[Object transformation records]
━━━━━━━━━━━━━━━━
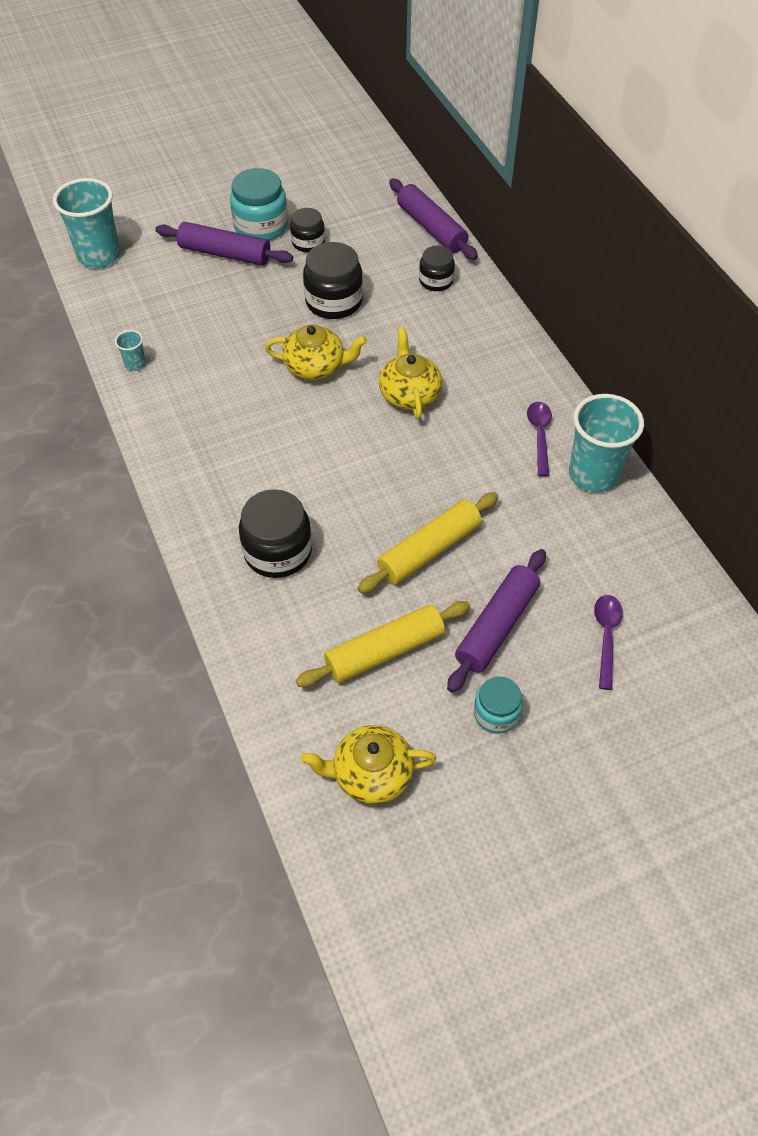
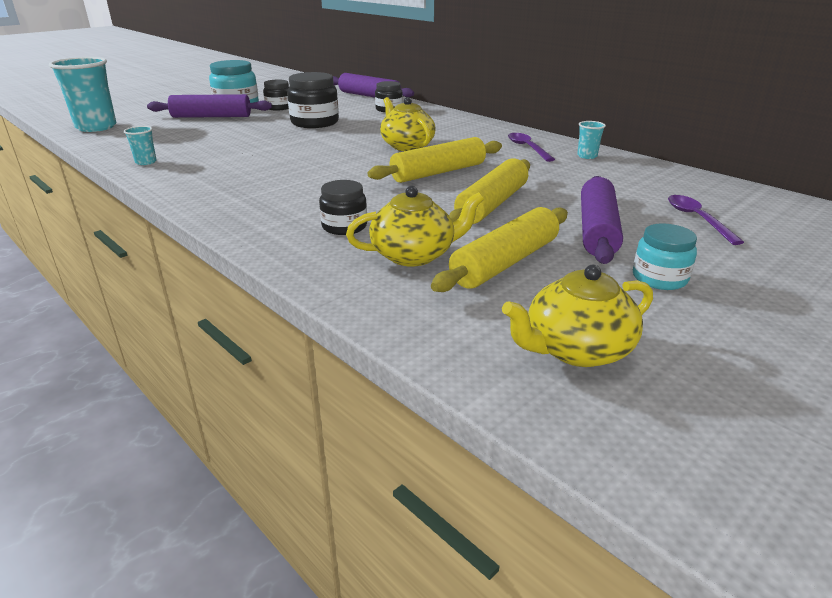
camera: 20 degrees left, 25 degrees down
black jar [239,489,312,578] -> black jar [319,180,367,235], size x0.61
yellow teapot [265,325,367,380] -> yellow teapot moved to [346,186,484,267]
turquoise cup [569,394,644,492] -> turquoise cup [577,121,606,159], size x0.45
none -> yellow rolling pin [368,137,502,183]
━━━━━━━━━━━━━━━━
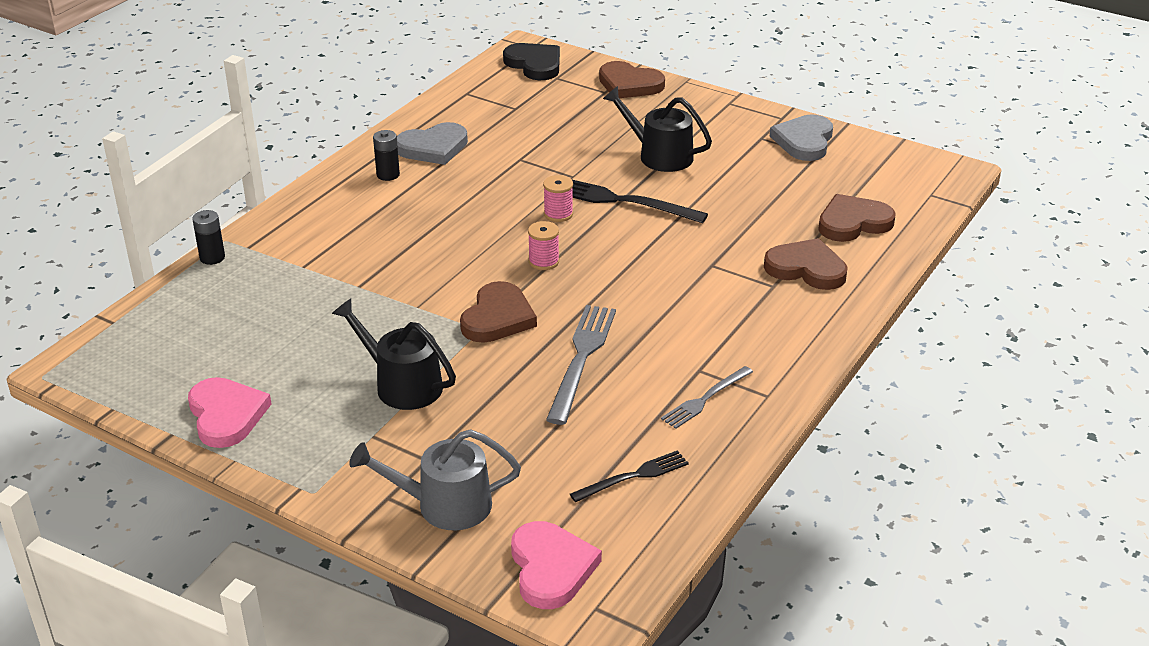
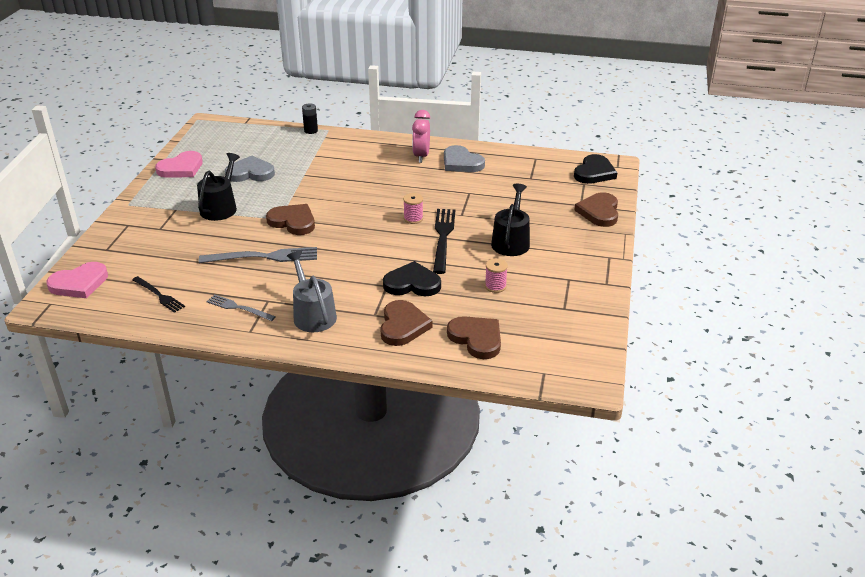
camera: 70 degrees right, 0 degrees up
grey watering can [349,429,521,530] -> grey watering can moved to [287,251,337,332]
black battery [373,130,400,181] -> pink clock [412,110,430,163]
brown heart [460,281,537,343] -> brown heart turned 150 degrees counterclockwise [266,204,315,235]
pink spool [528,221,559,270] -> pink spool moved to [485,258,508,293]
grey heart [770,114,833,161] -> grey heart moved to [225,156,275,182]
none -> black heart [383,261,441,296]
━━━━━━━━━━━━━━━━
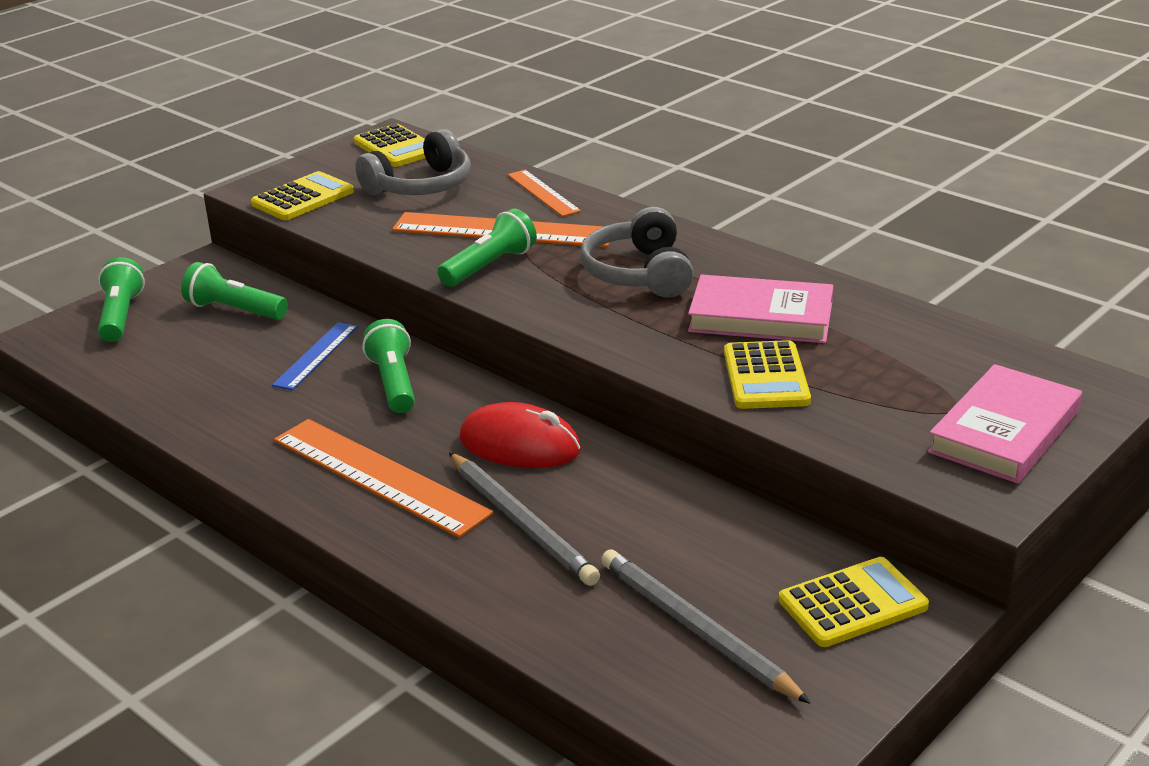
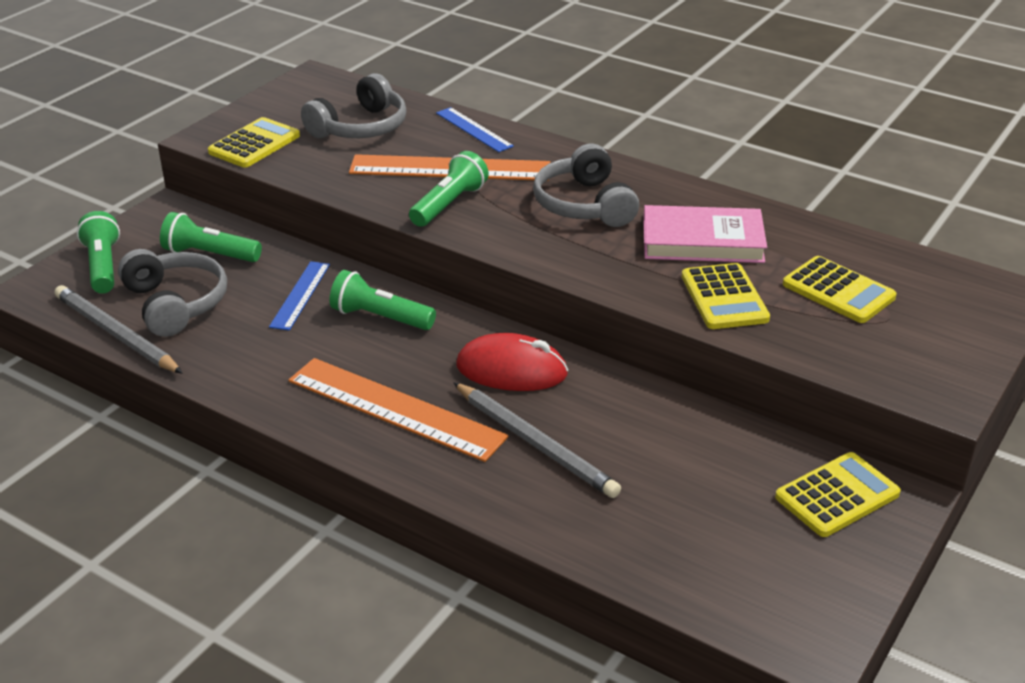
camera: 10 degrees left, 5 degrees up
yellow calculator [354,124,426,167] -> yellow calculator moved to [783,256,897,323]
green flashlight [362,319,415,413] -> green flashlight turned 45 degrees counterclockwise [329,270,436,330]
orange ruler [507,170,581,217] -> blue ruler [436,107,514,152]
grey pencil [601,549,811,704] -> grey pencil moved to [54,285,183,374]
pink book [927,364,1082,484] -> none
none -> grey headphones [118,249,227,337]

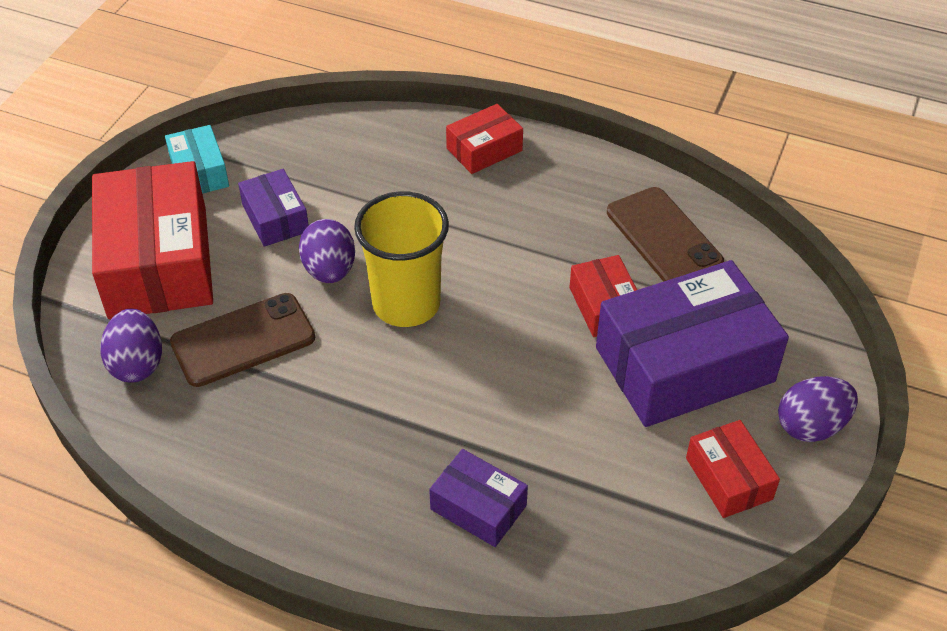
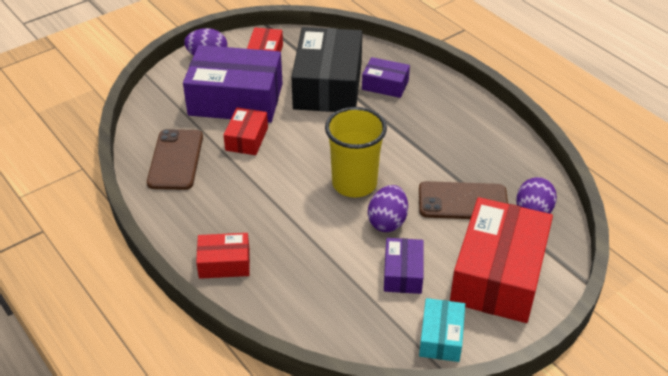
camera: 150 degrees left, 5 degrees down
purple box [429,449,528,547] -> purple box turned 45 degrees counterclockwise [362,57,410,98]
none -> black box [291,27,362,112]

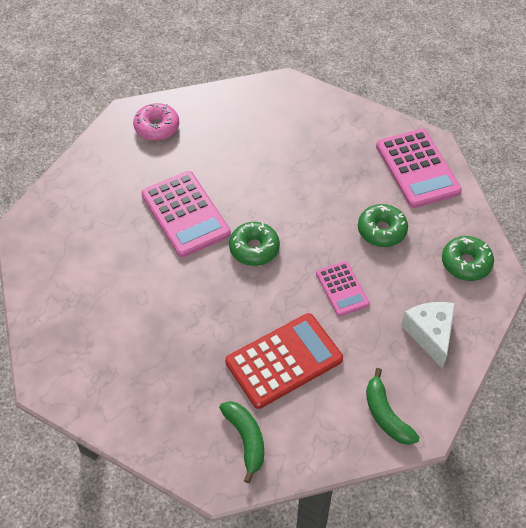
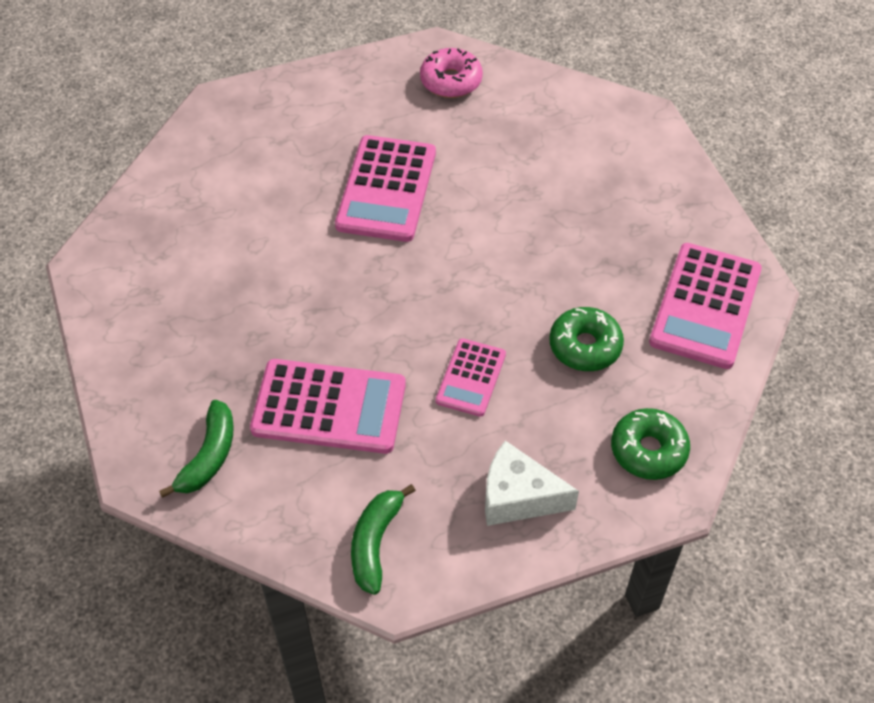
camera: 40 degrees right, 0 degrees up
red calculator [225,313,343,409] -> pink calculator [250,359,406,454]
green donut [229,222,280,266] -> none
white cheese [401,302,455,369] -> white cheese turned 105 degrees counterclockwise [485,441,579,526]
━━━━━━━━━━━━━━━━
### AIM OF THE EXERCISE
The range runs from the line above containing "brown heart [460,281,537,343]" to the line containing "none -> black heart [383,261,441,296]", inclusive. Restate those lines word for word and no others.

### RESPONSE FOR THIS EXERCISE
brown heart [460,281,537,343] -> brown heart turned 150 degrees counterclockwise [266,204,315,235]
pink spool [528,221,559,270] -> pink spool moved to [485,258,508,293]
grey heart [770,114,833,161] -> grey heart moved to [225,156,275,182]
none -> black heart [383,261,441,296]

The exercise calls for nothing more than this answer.